Your instructions:
Go through the lines below. Copy those with "removed".

Extracted information:
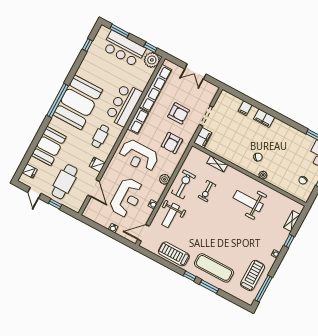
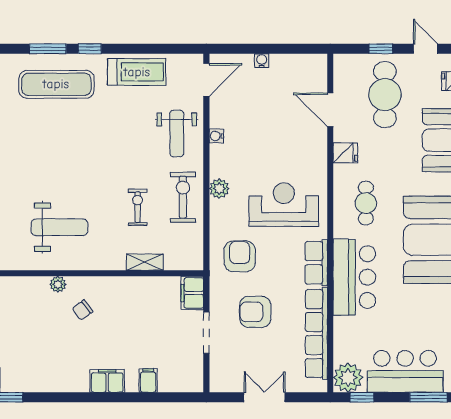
exercise bike: (183, 184) -> (183, 197), turned 180
reception desk: (127, 198) -> (266, 124), removed
weight bench: (171, 215) -> (177, 133), turned 180

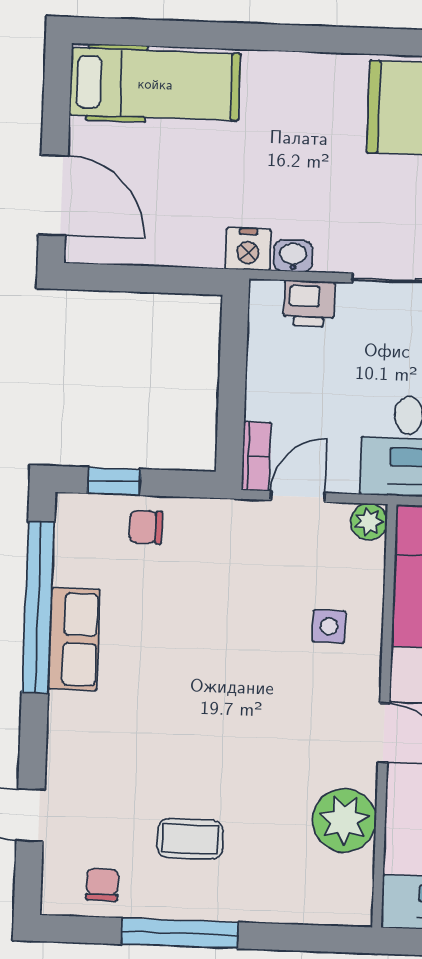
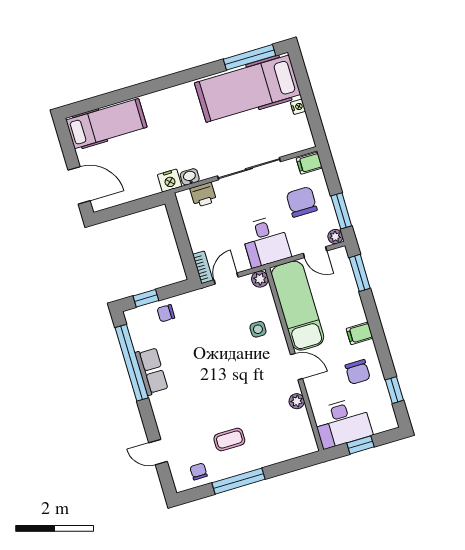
plant: (344, 820) -> (297, 401), width x0.53, depth x0.53

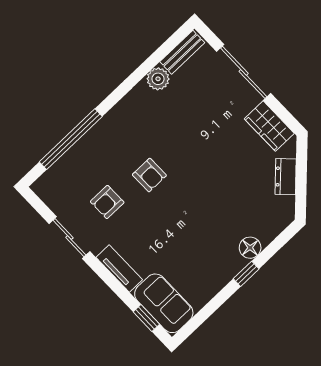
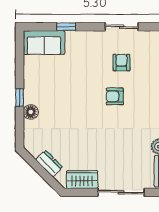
tv unit: (119, 269) -> (83, 37), removed
window: (146, 318) -> (66, 27), moved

Solved problem:
reception desk: (127, 198) -> (266, 124), removed
tv unit: (119, 269) -> (83, 37), removed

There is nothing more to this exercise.